Your goal: Reproduce the lines below verbatim. Pictures are to be omitted.

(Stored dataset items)
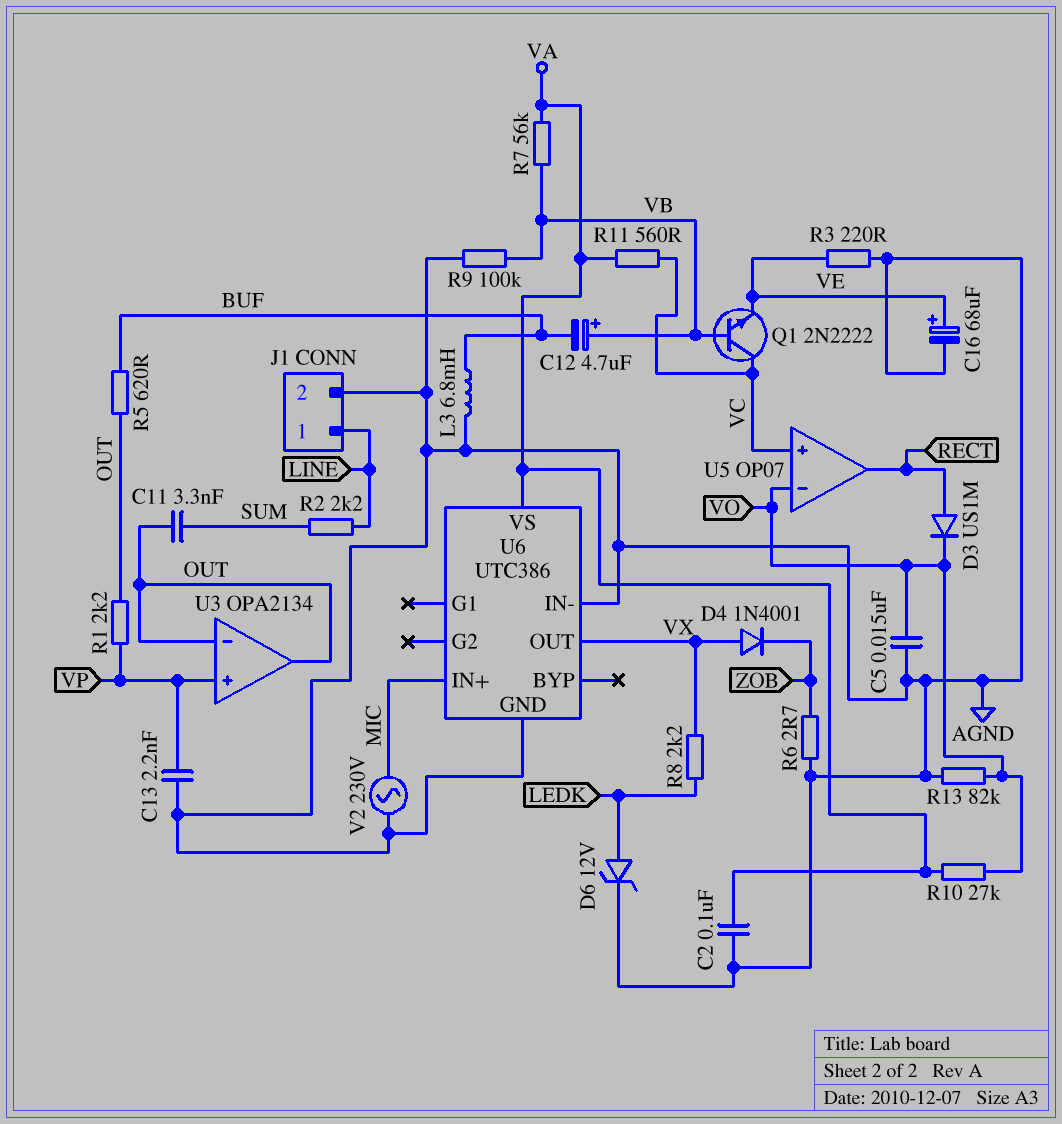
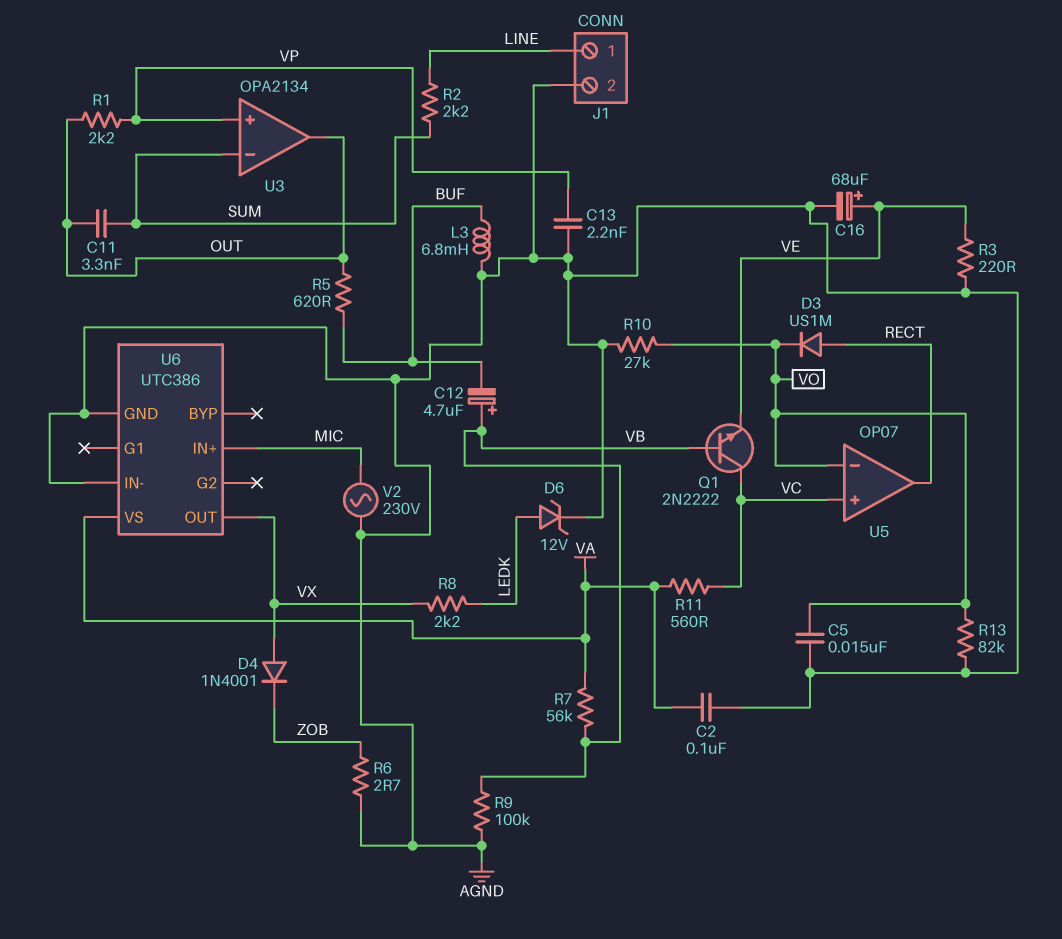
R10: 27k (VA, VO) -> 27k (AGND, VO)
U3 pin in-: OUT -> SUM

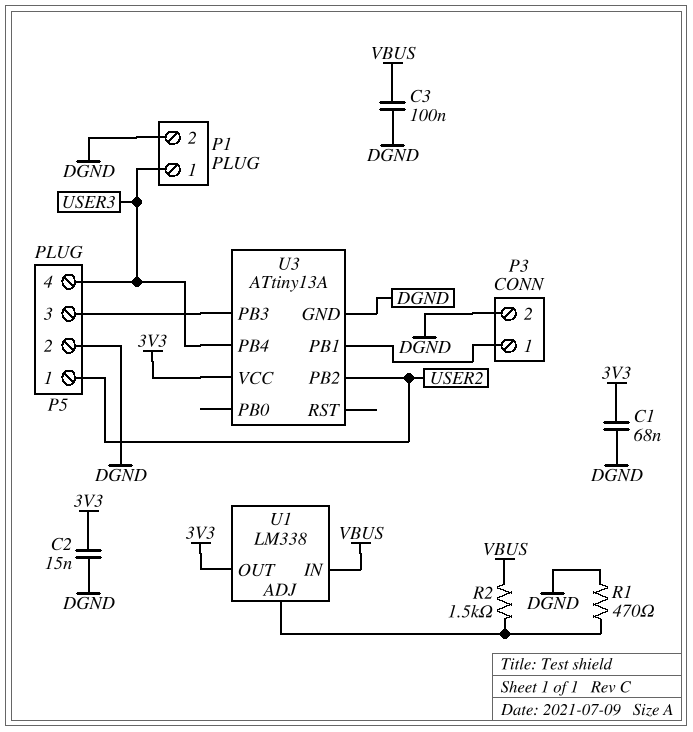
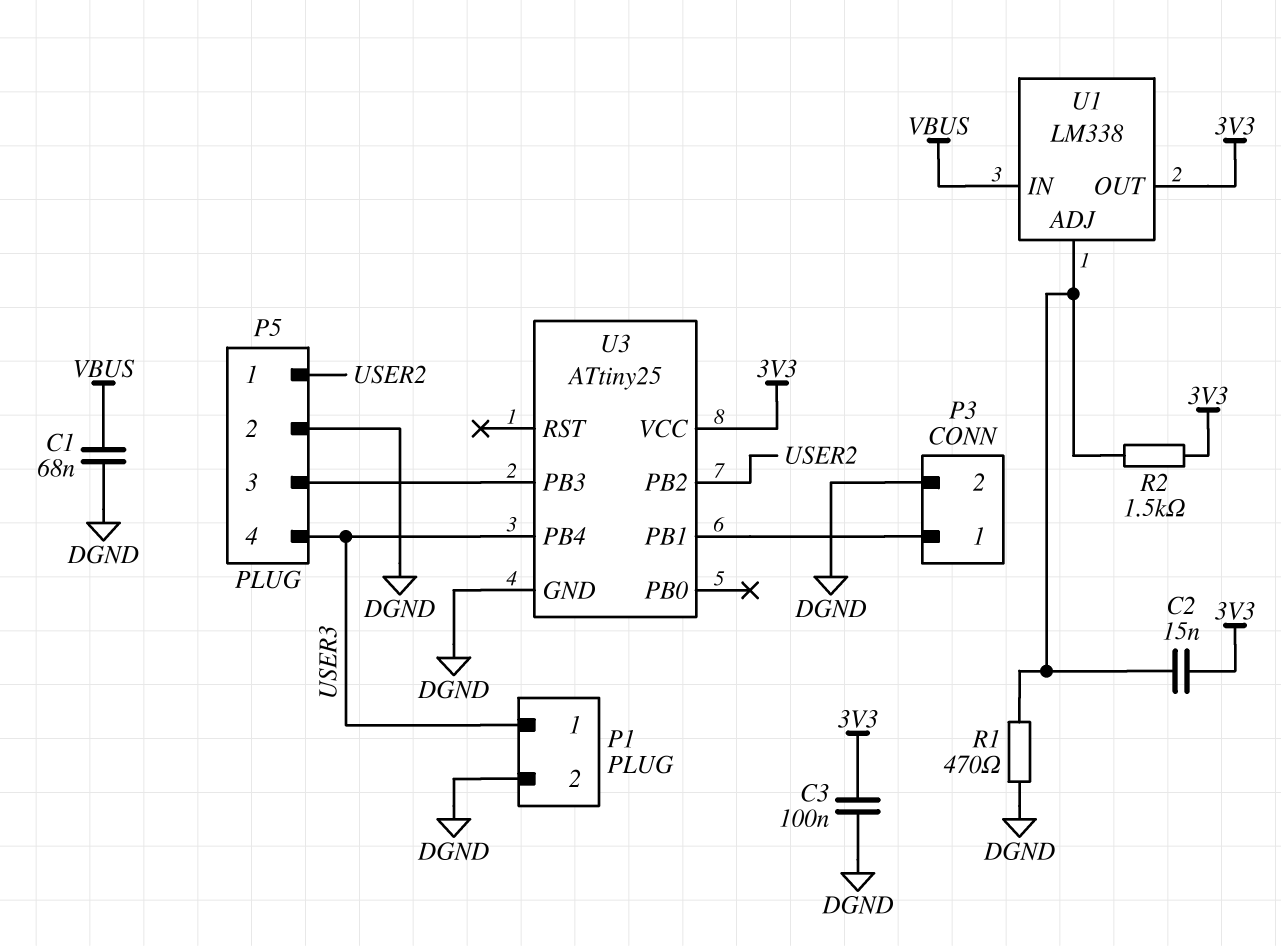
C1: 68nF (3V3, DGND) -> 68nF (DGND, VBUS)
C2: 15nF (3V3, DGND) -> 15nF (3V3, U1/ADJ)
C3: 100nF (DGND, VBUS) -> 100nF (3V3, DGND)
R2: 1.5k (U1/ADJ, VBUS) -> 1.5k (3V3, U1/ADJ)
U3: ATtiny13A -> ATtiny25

Result of this exercise:
R10: 27k (VA, VO) -> 27k (AGND, VO)
U3 pin in-: OUT -> SUM

C1: 68nF (3V3, DGND) -> 68nF (DGND, VBUS)
C2: 15nF (3V3, DGND) -> 15nF (3V3, U1/ADJ)
C3: 100nF (DGND, VBUS) -> 100nF (3V3, DGND)
R2: 1.5k (U1/ADJ, VBUS) -> 1.5k (3V3, U1/ADJ)
U3: ATtiny13A -> ATtiny25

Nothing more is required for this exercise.